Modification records
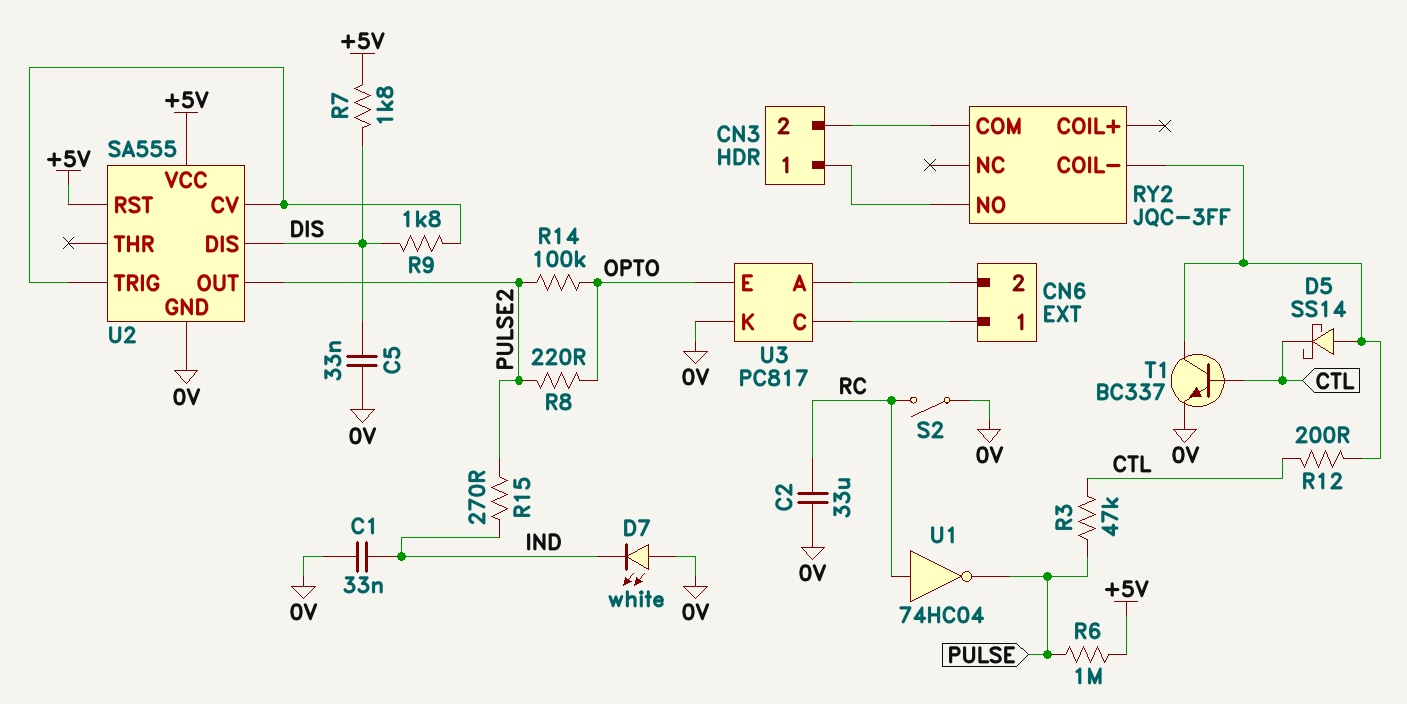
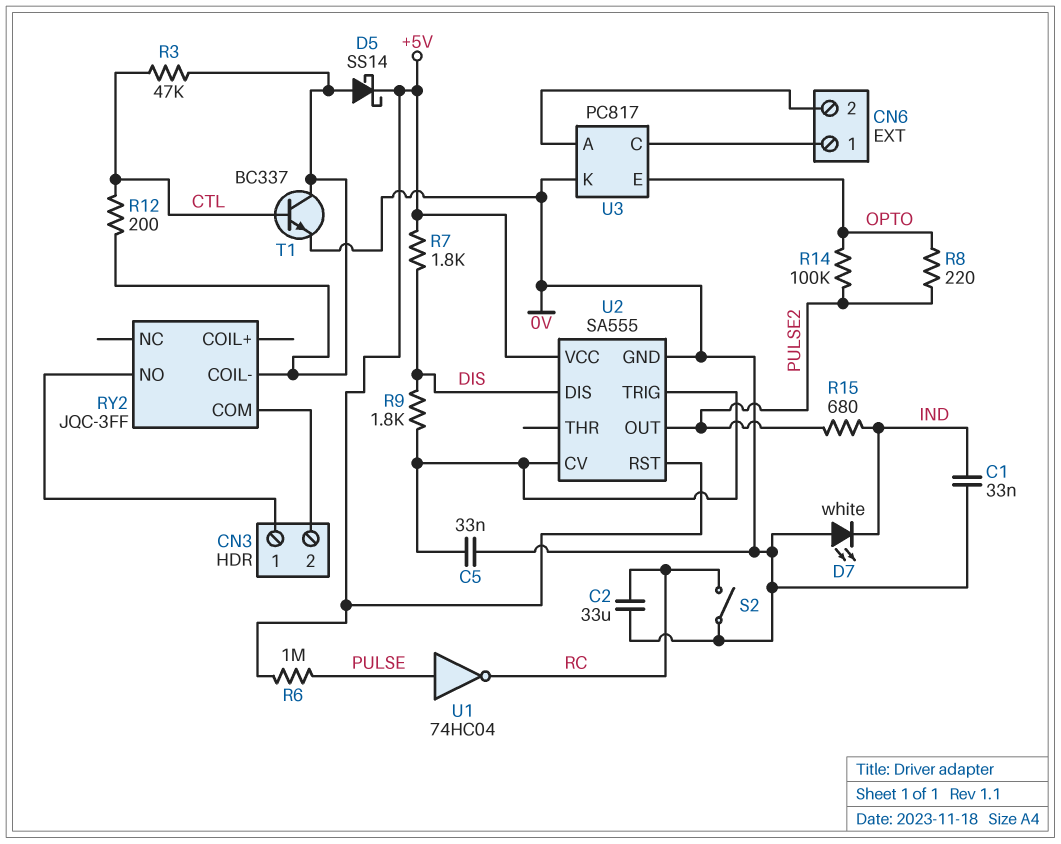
C5: 33nF (0V, DIS) -> 33nF (0V, U2/CV)
D5: schottky SS14 (A RY2/COIL-, K CTL) -> schottky SS14 (A RY2/COIL-, K +5V)
R3: 47k (CTL, PULSE) -> 47k (CTL, RY2/COIL-)
R15: 270 (IND, PULSE2) -> 680 (IND, PULSE2)
U1: NOT 74HC04 (in RC, out PULSE) -> NOT 74HC04 (in PULSE, out RC)

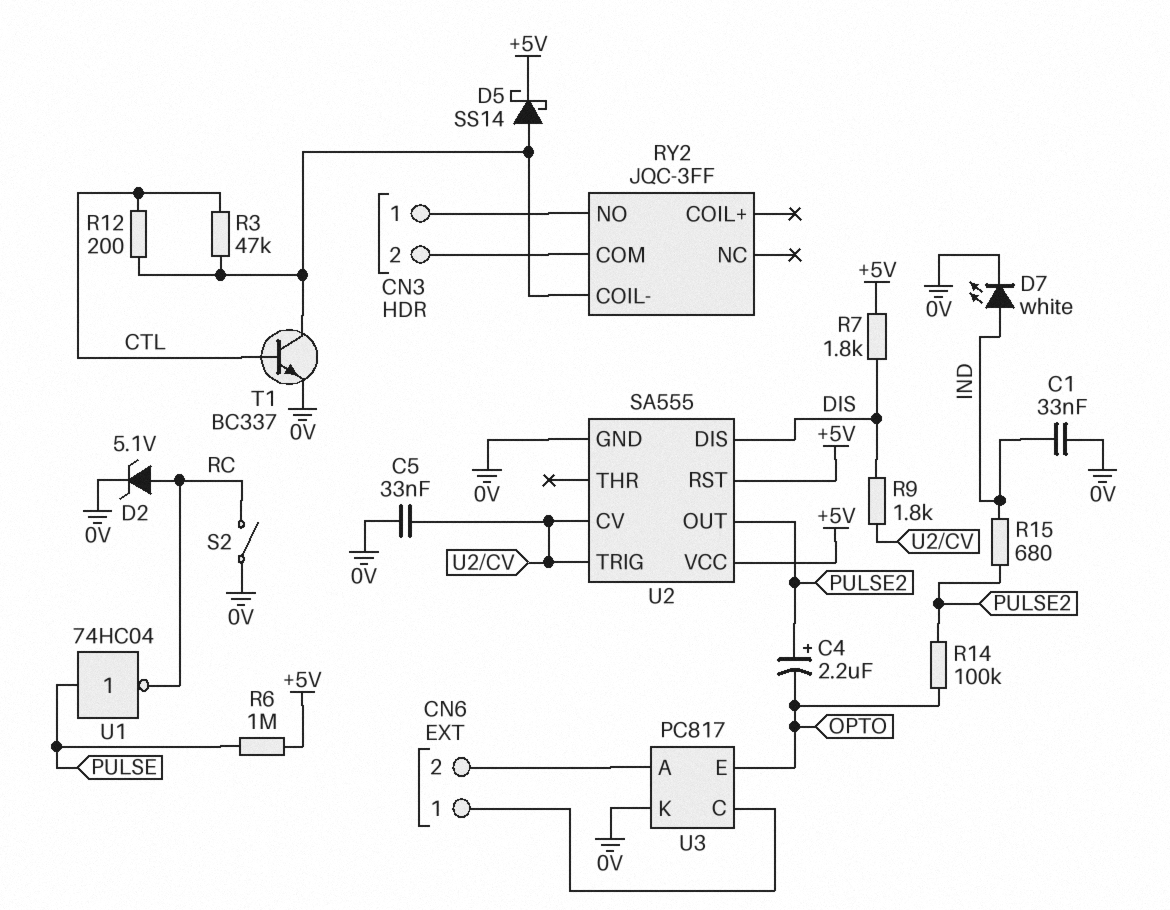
C2: 33uF (0V, RC) -> none
C4: none -> 2.2uF (plus PULSE2, minus OPTO)
D2: none -> zener 5.1V (A RC, K 0V)
D7: LED white (A 0V, K IND) -> LED white (A IND, K 0V)
R8: 220 (OPTO, PULSE2) -> none

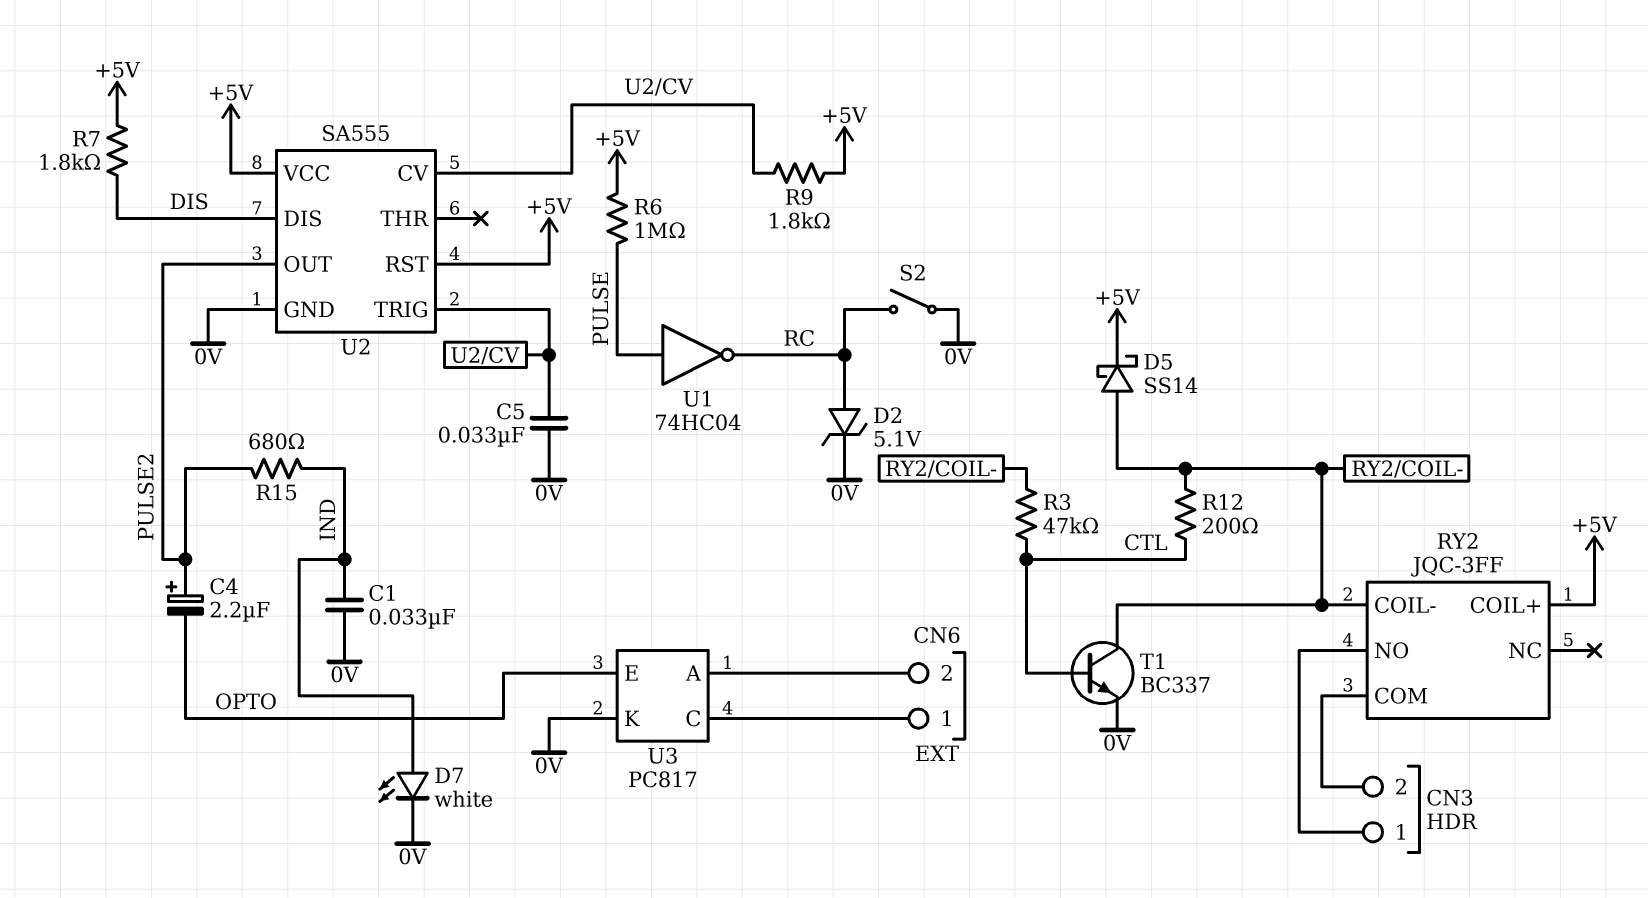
R9: 1.8k (DIS, U2/CV) -> 1.8k (+5V, U2/CV)
R14: 100k (OPTO, PULSE2) -> none
RY2 pin COIL+: none -> +5V

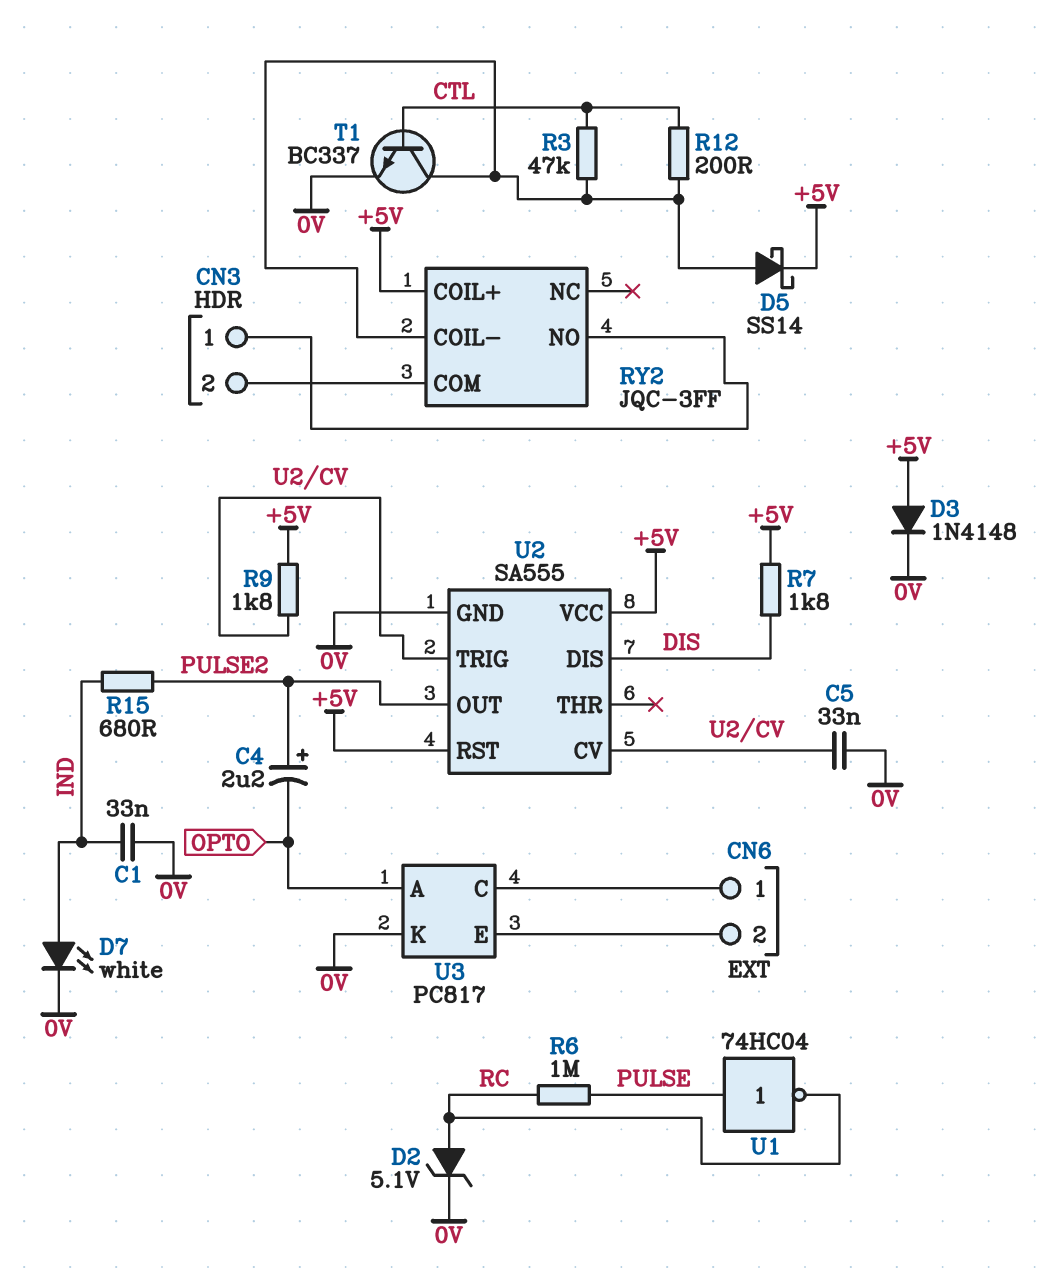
D3: none -> diode 1N4148 (A +5V, K 0V)
R6: 1M (+5V, PULSE) -> 1M (PULSE, RC)
S2: switch (0V, RC) -> none
U3 pin A: CN6/2 -> OPTO
U3 pin E: OPTO -> CN6/2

### [WHAT TO WORK ON]
Your reply should be the entries above, repeated exactly and free of pictures.

### [WRITTEN RESPONSE]
C5: 33nF (0V, DIS) -> 33nF (0V, U2/CV)
D5: schottky SS14 (A RY2/COIL-, K CTL) -> schottky SS14 (A RY2/COIL-, K +5V)
R3: 47k (CTL, PULSE) -> 47k (CTL, RY2/COIL-)
R15: 270 (IND, PULSE2) -> 680 (IND, PULSE2)
U1: NOT 74HC04 (in RC, out PULSE) -> NOT 74HC04 (in PULSE, out RC)

C2: 33uF (0V, RC) -> none
C4: none -> 2.2uF (plus PULSE2, minus OPTO)
D2: none -> zener 5.1V (A RC, K 0V)
D7: LED white (A 0V, K IND) -> LED white (A IND, K 0V)
R8: 220 (OPTO, PULSE2) -> none

R9: 1.8k (DIS, U2/CV) -> 1.8k (+5V, U2/CV)
R14: 100k (OPTO, PULSE2) -> none
RY2 pin COIL+: none -> +5V

D3: none -> diode 1N4148 (A +5V, K 0V)
R6: 1M (+5V, PULSE) -> 1M (PULSE, RC)
S2: switch (0V, RC) -> none
U3 pin A: CN6/2 -> OPTO
U3 pin E: OPTO -> CN6/2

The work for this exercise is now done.